All of the data that follows is to be written out exactly, with images excluded.
Segment Start: Entries shown
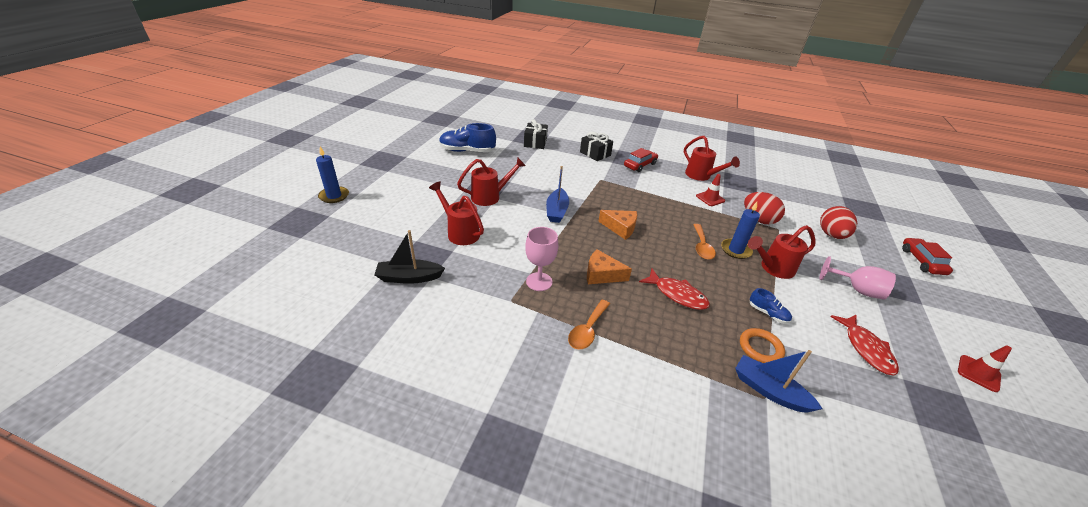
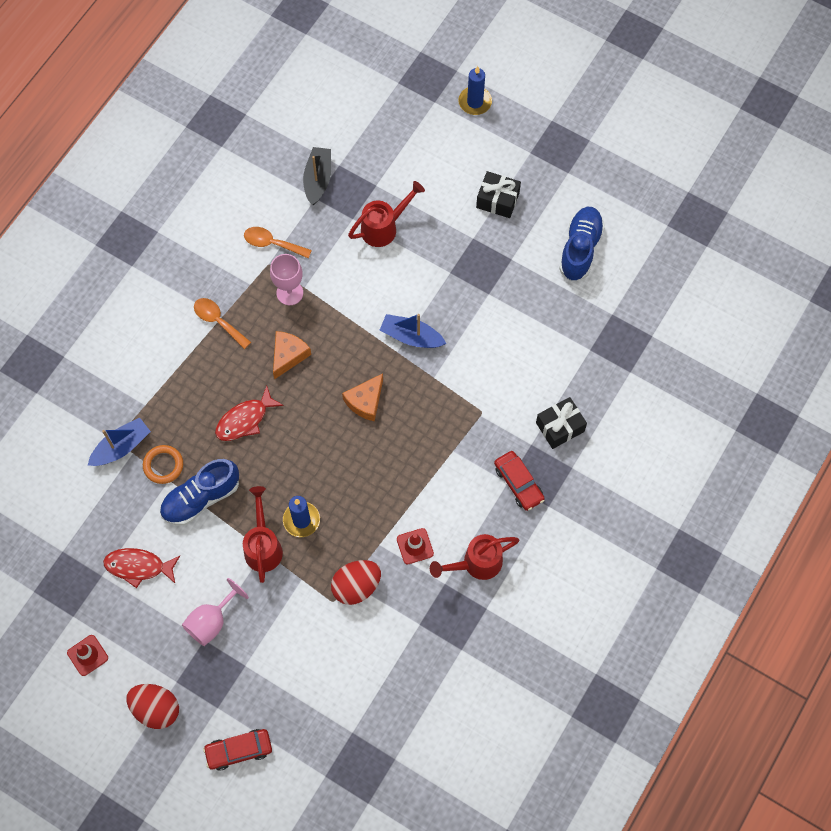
camera: 105 degrees right, 30 degrees up
(490, 197) = (453, 265): red watering can -> none
(535, 143) = (602, 346): black gift -> black gift (497, 200)
(702, 246) = (315, 483): orange spoon -> orange spoon (272, 243)
(767, 313) = (201, 498): blue shoe -> blue shoe, size x2.01
(831, 235) = (308, 666): red egg -> red egg (156, 709)
(922, 261) = (239, 750): red car -> red car turned 150 degrees clockwise

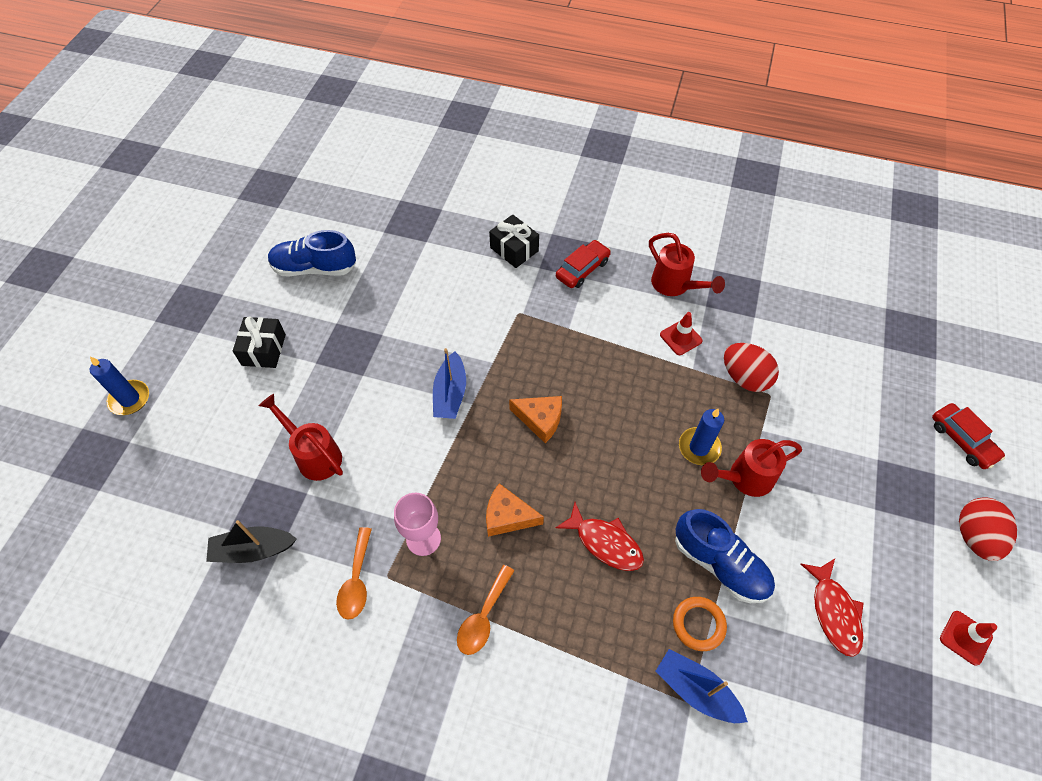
camera: 105 degrees left, 10 degrees down
(211, 621) = (851, 507): pink goblet -> none

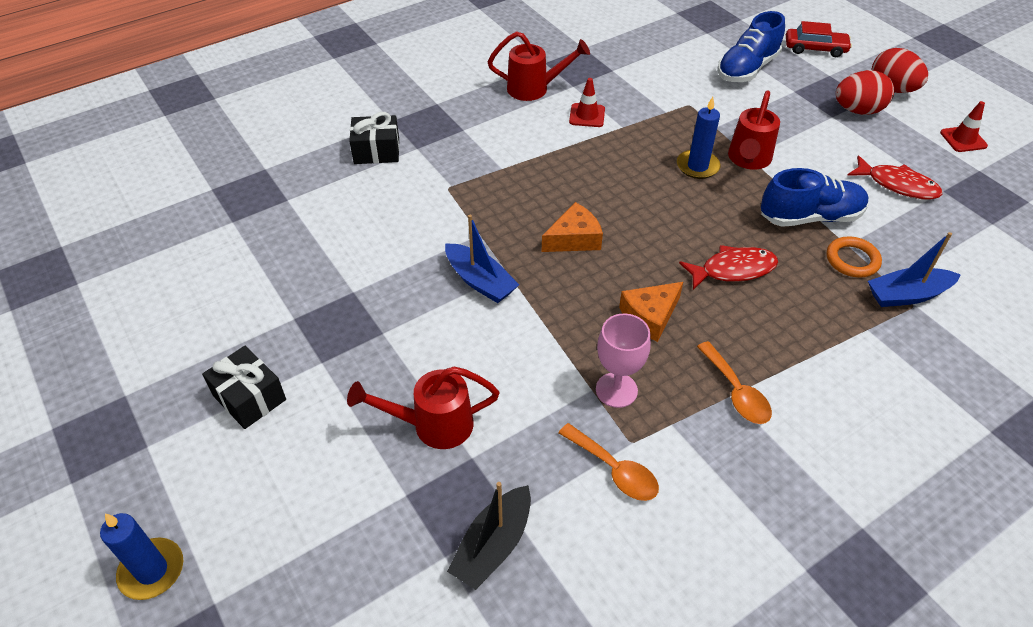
camera: 50 degrees left, 10 degrees down
(314, 268) = (202, 297): blue shoe -> blue shoe (747, 69)
(582, 269) = (453, 126): red car -> none
(745, 378) = (661, 107): red egg -> red egg (857, 111)

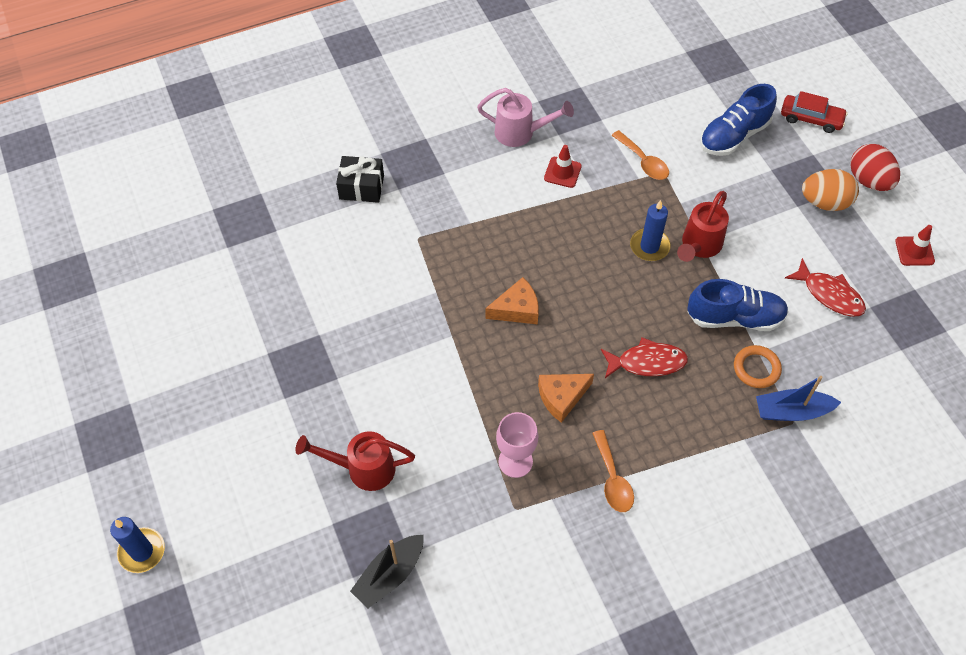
camera: 10 degrees right, 10 degrees up
(249, 397) = (224, 421): black gift -> none
(480, 281) = (426, 340): blue boat -> none
(534, 89) = (520, 133): red watering can -> pink watering can
(614, 470) = (495, 530): orange spoon -> orange spoon (643, 162)
(857, 111) = (825, 202): red egg -> orange egg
Segment End: Entries shown
Result of the task:
camera: 105 degrees right, 30 degrees up
(490, 197) = (453, 265): red watering can -> none
(535, 143) = (602, 346): black gift -> black gift (497, 200)
(702, 246) = (315, 483): orange spoon -> orange spoon (272, 243)
(767, 313) = (201, 498): blue shoe -> blue shoe, size x2.01
(831, 235) = (308, 666): red egg -> red egg (156, 709)
(922, 261) = (239, 750): red car -> red car turned 150 degrees clockwise

camera: 105 degrees left, 10 degrees down
(211, 621) = (851, 507): pink goblet -> none

camera: 50 degrees left, 10 degrees down
(314, 268) = (202, 297): blue shoe -> blue shoe (747, 69)
(582, 269) = (453, 126): red car -> none
(745, 378) = (661, 107): red egg -> red egg (857, 111)

camera: 10 degrees right, 10 degrees up
(249, 397) = (224, 421): black gift -> none
(480, 281) = (426, 340): blue boat -> none
(534, 89) = (520, 133): red watering can -> pink watering can
(614, 470) = (495, 530): orange spoon -> orange spoon (643, 162)
(857, 111) = (825, 202): red egg -> orange egg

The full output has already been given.